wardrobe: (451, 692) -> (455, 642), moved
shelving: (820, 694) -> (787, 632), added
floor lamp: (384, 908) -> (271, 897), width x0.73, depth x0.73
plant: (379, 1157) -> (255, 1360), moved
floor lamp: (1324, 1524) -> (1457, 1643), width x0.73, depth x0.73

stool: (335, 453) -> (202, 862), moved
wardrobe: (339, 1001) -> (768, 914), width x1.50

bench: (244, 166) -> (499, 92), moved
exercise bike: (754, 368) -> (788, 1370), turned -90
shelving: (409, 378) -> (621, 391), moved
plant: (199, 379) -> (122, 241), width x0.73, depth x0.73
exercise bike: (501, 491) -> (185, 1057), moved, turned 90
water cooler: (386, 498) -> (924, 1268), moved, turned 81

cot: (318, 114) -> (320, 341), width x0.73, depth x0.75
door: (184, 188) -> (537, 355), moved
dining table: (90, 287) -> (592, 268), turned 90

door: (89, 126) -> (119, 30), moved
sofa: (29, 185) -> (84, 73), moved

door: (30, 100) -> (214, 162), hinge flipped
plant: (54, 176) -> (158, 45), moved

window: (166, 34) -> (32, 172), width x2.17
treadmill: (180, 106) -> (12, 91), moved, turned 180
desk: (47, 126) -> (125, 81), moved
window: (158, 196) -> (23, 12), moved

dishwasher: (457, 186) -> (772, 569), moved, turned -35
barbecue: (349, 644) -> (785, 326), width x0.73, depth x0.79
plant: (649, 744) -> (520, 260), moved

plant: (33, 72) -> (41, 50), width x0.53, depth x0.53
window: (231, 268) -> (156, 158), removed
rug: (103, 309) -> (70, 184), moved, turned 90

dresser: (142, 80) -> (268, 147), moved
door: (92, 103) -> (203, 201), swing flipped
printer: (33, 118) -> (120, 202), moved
○ ○ ○ ○ ○ ○ ○
WORK TO BE COMPLETED: Exact copies of the lines from the one holding "door: (92, 103) -> (203, 201), swing flipped" to the end of the entries are all that should be written.

TASK SOLUTION:
door: (92, 103) -> (203, 201), swing flipped
printer: (33, 118) -> (120, 202), moved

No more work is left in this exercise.